Task item: Every line of the records below from the line with "Weekly payrolls - Stats: [495,190,743,345]" up to and including the line with "memo39: [445,644,488,678] ->" must be reproduced exactly, and no line outside that range.

*** Extracted material

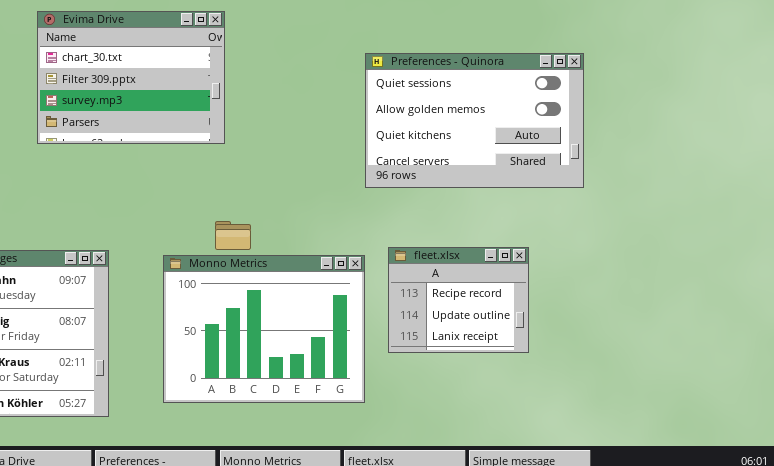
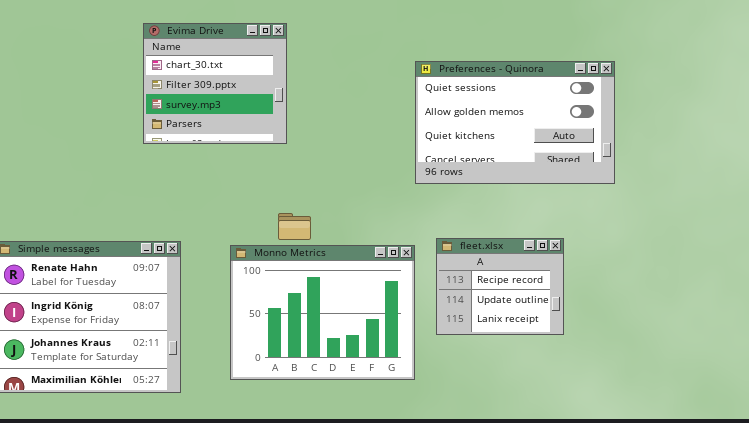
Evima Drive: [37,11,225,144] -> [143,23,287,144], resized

******
*** Extracted material

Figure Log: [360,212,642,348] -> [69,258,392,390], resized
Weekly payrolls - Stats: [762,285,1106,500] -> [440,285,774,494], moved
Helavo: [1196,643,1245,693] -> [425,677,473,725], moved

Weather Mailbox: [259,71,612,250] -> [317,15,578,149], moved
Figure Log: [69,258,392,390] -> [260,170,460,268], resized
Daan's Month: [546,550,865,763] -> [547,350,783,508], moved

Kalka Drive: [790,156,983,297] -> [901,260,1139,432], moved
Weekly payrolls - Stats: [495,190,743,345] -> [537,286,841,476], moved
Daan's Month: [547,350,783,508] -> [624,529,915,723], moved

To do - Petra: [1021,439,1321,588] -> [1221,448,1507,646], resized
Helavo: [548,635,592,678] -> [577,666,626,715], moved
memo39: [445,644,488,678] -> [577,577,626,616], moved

******

Finished task:
Weekly payrolls - Stats: [495,190,743,345] -> [537,286,841,476], moved
Daan's Month: [547,350,783,508] -> [624,529,915,723], moved

To do - Petra: [1021,439,1321,588] -> [1221,448,1507,646], resized
Helavo: [548,635,592,678] -> [577,666,626,715], moved
memo39: [445,644,488,678] -> [577,577,626,616], moved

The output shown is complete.